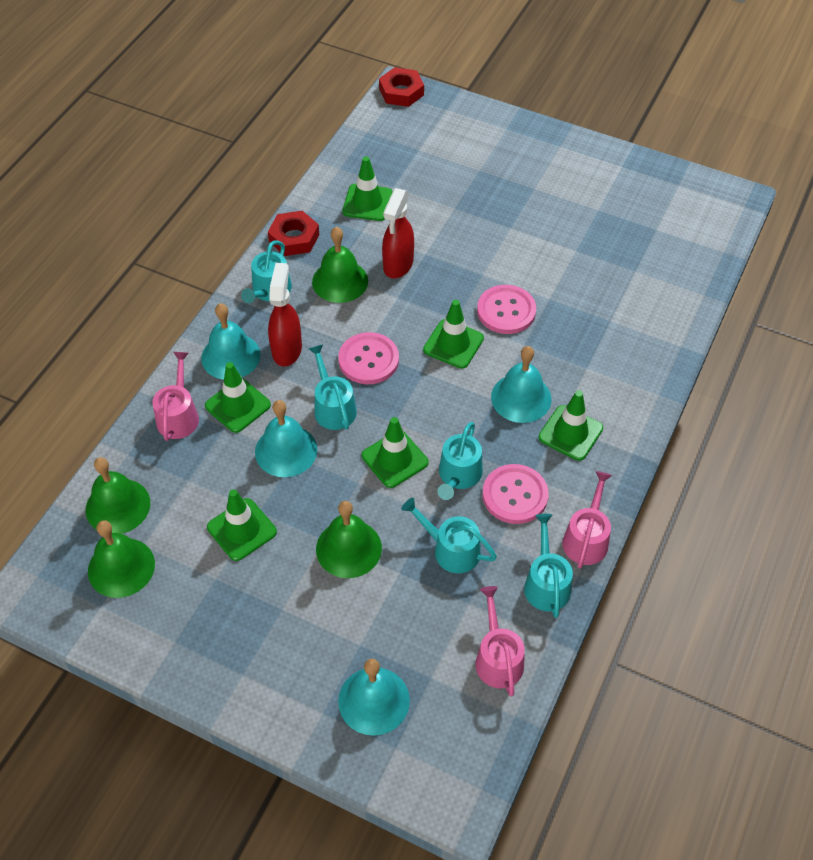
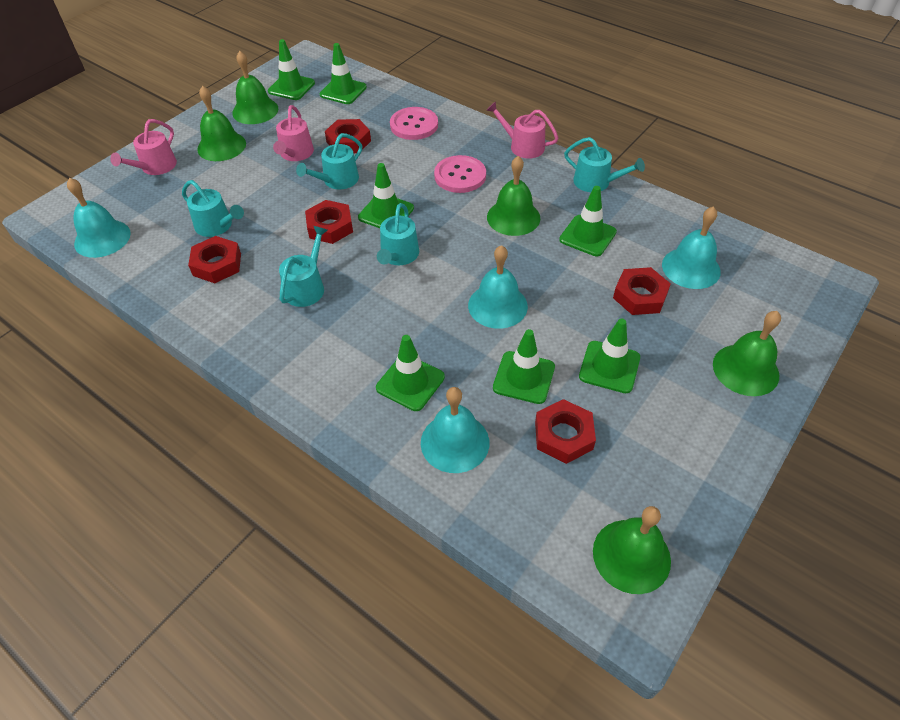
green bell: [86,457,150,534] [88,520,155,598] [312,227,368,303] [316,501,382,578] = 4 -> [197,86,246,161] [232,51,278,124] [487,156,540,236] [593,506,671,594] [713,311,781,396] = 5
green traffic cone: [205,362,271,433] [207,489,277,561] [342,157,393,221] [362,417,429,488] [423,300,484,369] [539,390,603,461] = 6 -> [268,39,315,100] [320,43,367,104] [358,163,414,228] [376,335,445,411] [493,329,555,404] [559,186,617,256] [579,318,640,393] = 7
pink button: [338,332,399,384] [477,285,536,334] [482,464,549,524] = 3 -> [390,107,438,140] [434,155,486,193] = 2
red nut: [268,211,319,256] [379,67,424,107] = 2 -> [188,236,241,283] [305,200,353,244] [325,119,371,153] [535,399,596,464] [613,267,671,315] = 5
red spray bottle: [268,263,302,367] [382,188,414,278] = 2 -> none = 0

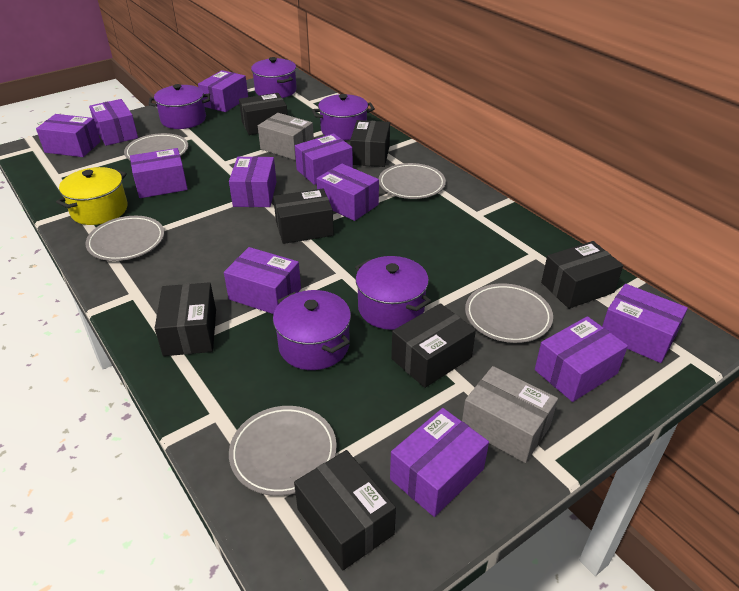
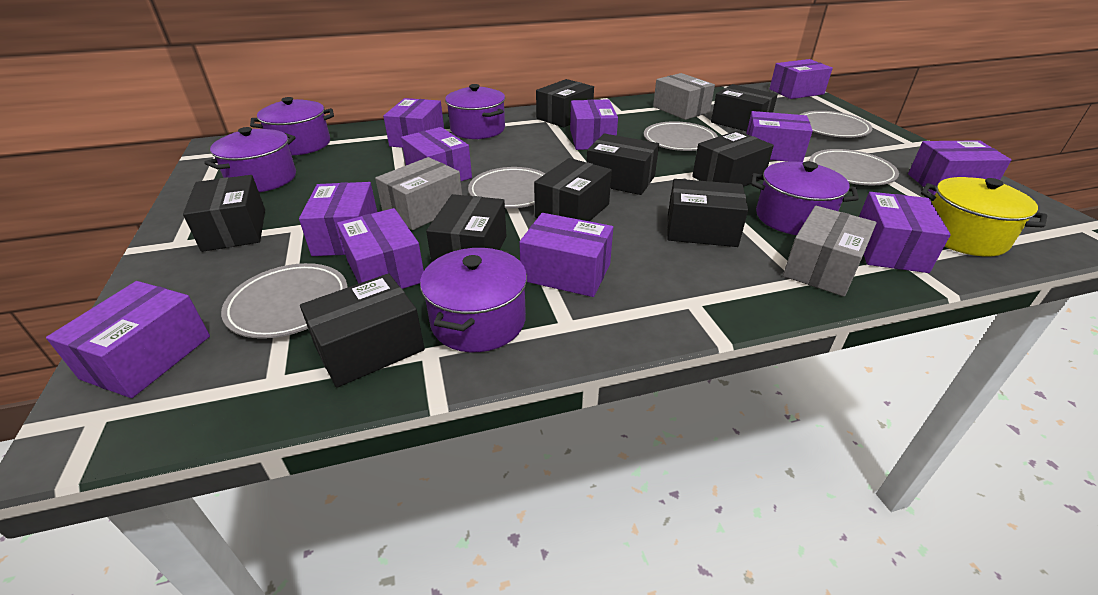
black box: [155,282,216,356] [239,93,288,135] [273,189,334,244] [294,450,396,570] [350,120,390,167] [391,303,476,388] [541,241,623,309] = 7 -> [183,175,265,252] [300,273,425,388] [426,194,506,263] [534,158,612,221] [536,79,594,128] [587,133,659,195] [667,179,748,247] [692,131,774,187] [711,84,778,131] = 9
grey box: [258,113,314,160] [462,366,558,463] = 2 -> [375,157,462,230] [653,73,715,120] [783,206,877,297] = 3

========================================

• [WORK TO BE COMPLETED]
Give back exactly the lines beginning at the one with "black box: [155,282,216,356]" and ending at the final line of the material; both boundary lines belong in it.

• [PROBLEM SOLUTION]
black box: [155,282,216,356] [239,93,288,135] [273,189,334,244] [294,450,396,570] [350,120,390,167] [391,303,476,388] [541,241,623,309] = 7 -> [183,175,265,252] [300,273,425,388] [426,194,506,263] [534,158,612,221] [536,79,594,128] [587,133,659,195] [667,179,748,247] [692,131,774,187] [711,84,778,131] = 9
grey box: [258,113,314,160] [462,366,558,463] = 2 -> [375,157,462,230] [653,73,715,120] [783,206,877,297] = 3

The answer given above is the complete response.